Revision comparison data

|---|

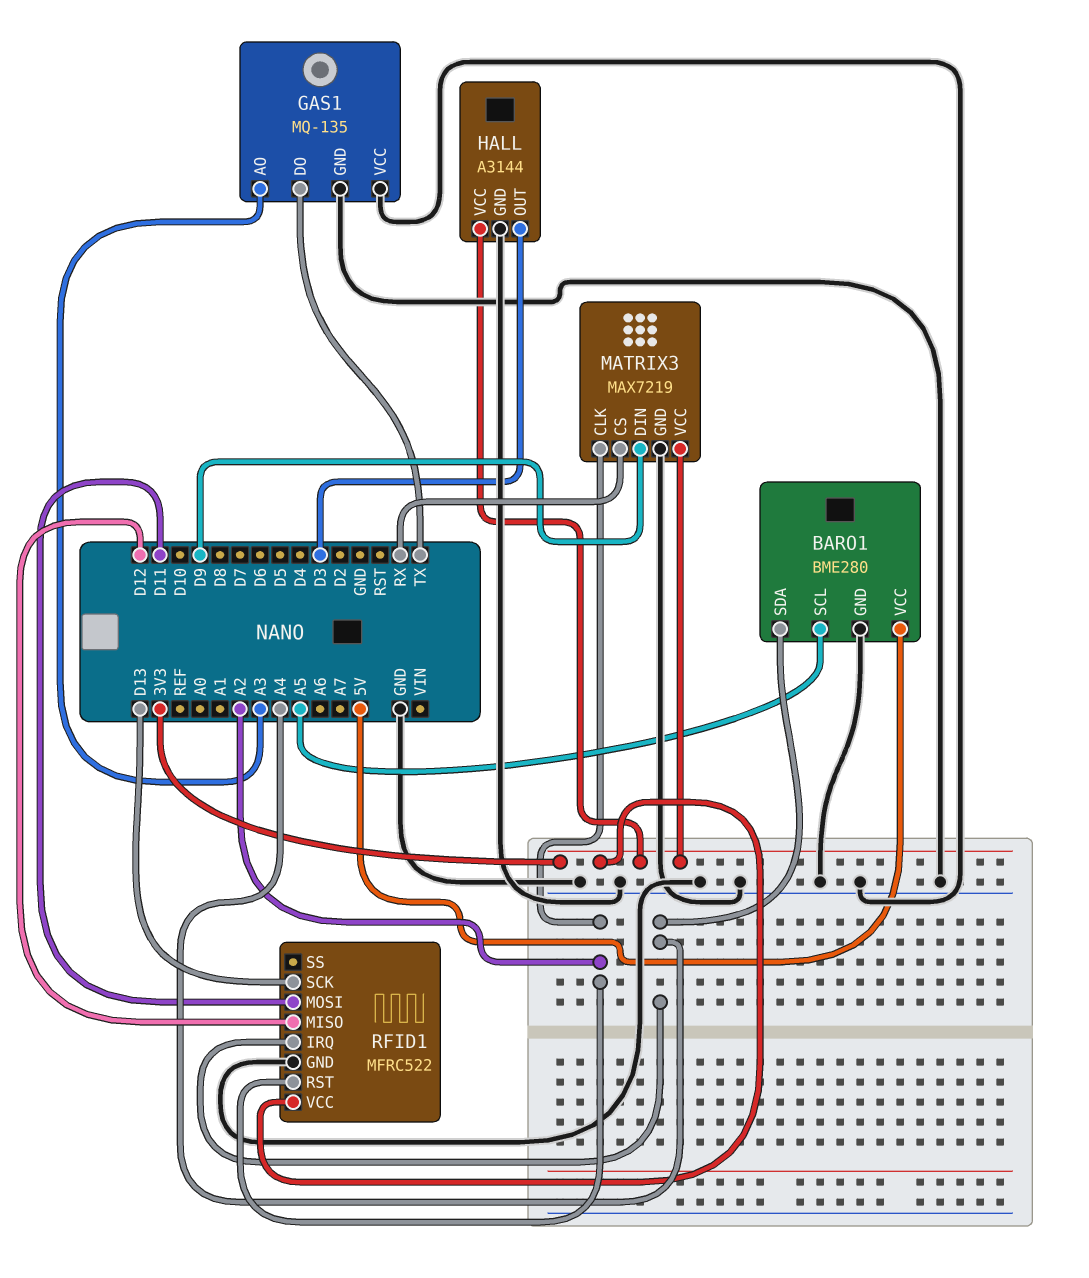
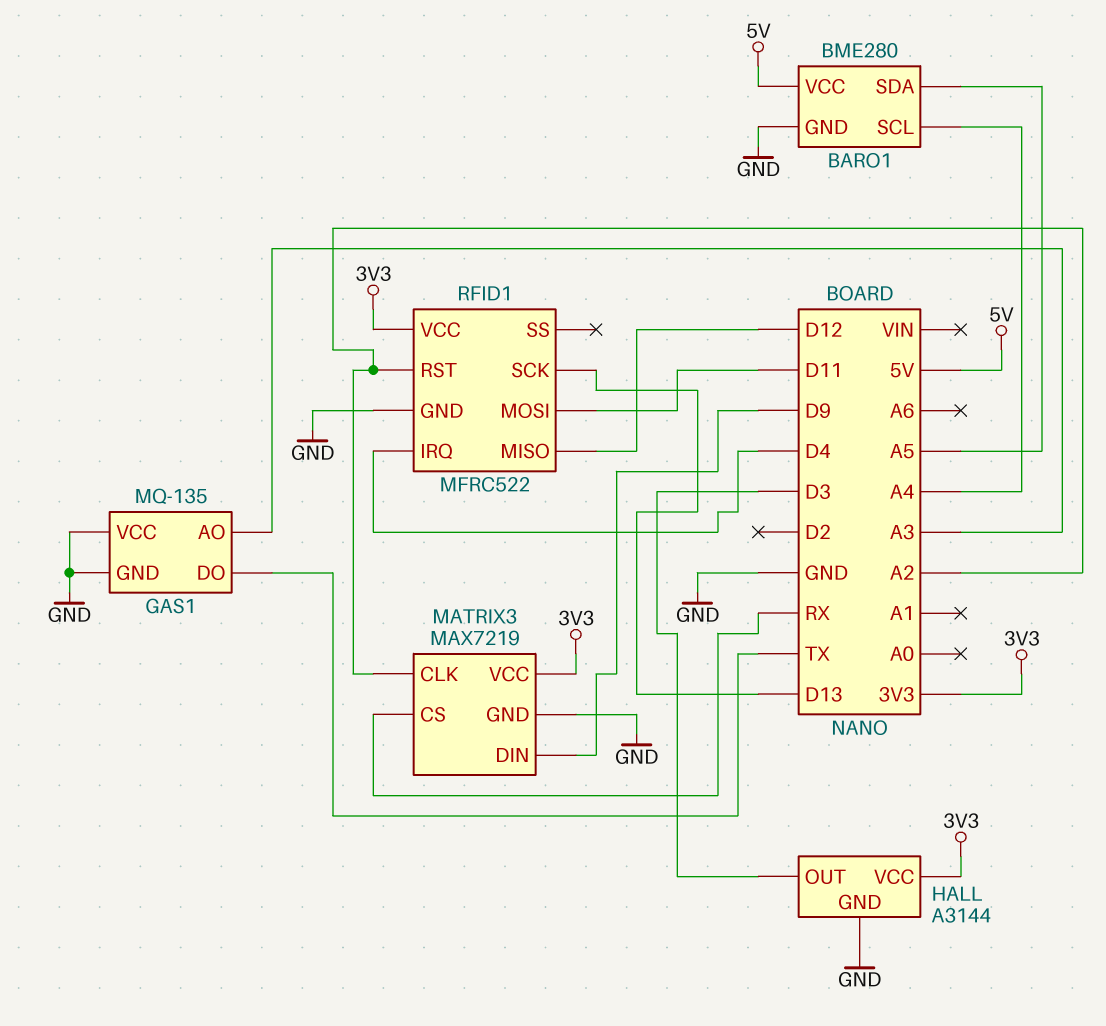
BARO1 pin SCL: A5 -> A4
BARO1 pin SDA: A4 -> A5
RFID1 pin IRQ: A4 -> D4

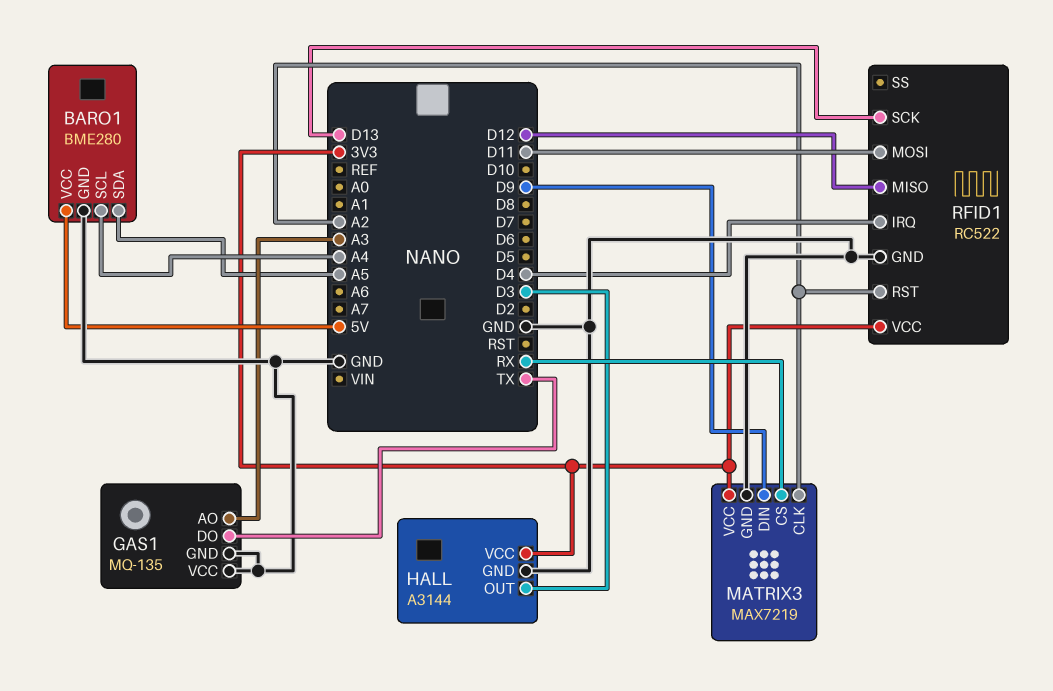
RFID1: MFRC522 -> RC522

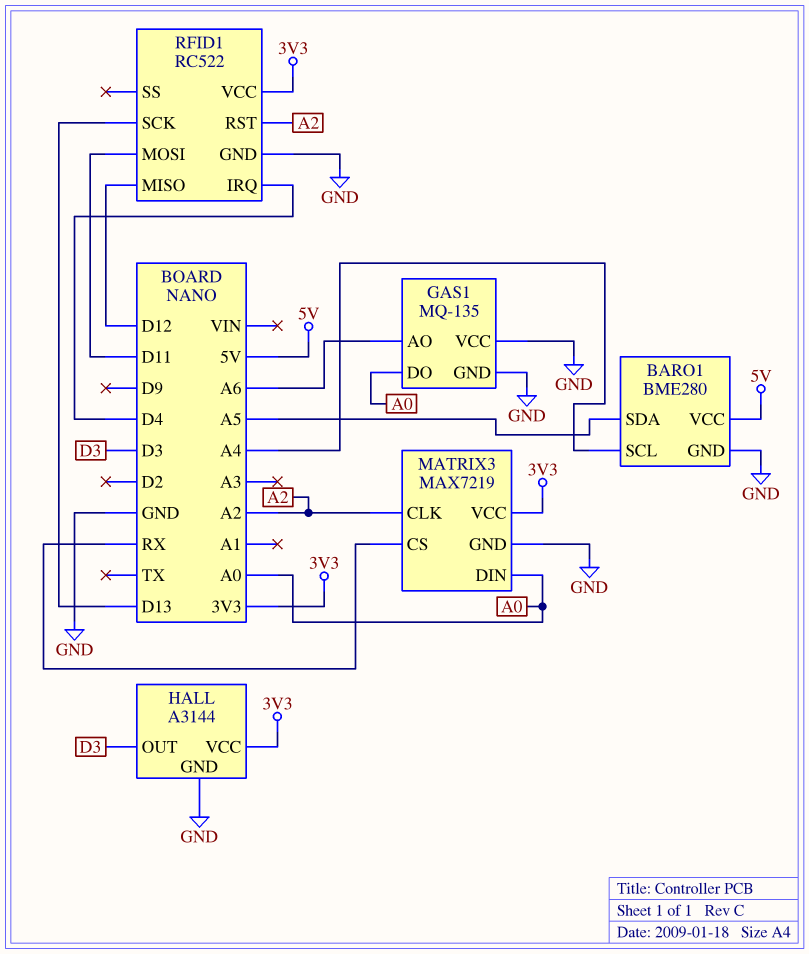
GAS1 pin AO: A3 -> A6
GAS1 pin DO: TX -> A0
MATRIX3 pin DIN: D9 -> A0

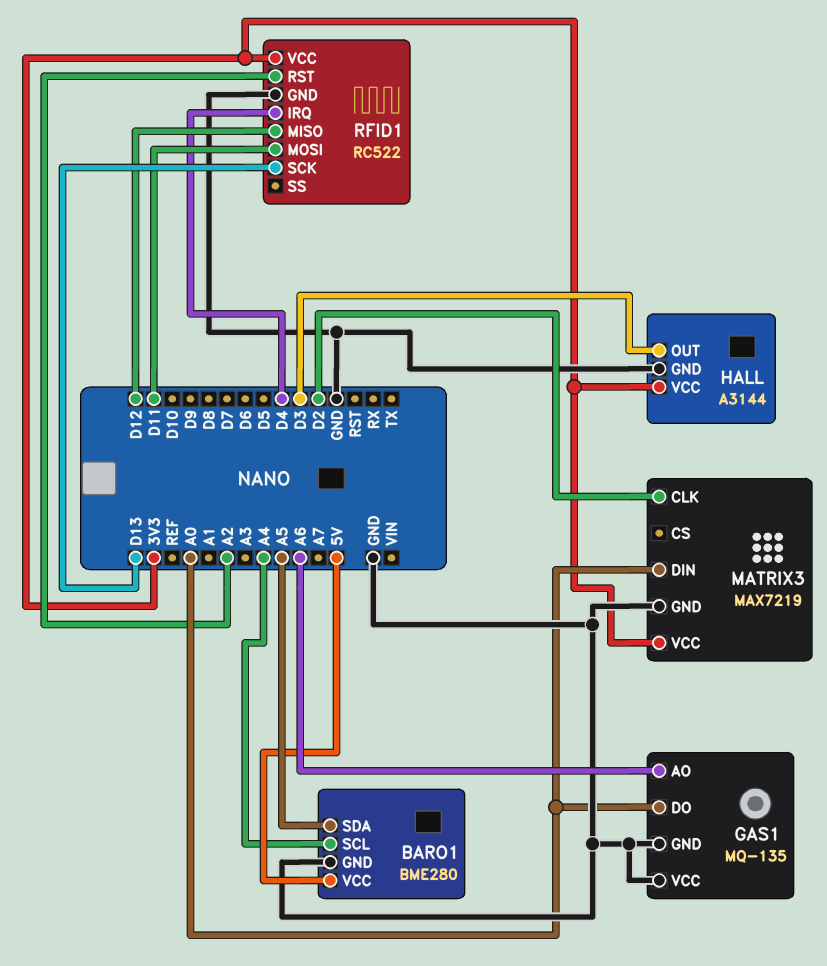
MATRIX3 pin CLK: A2 -> D2
MATRIX3 pin CS: RX -> none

|---|

▶ [TASK INSTRUCTIONS]: All lines from the one containing "GAS1 pin AO: A3 -> A6" to the last line of the records above, both included, need to be repeated word for word; omit the pictures.

▶ [SOLUTION]:
GAS1 pin AO: A3 -> A6
GAS1 pin DO: TX -> A0
MATRIX3 pin DIN: D9 -> A0

MATRIX3 pin CLK: A2 -> D2
MATRIX3 pin CS: RX -> none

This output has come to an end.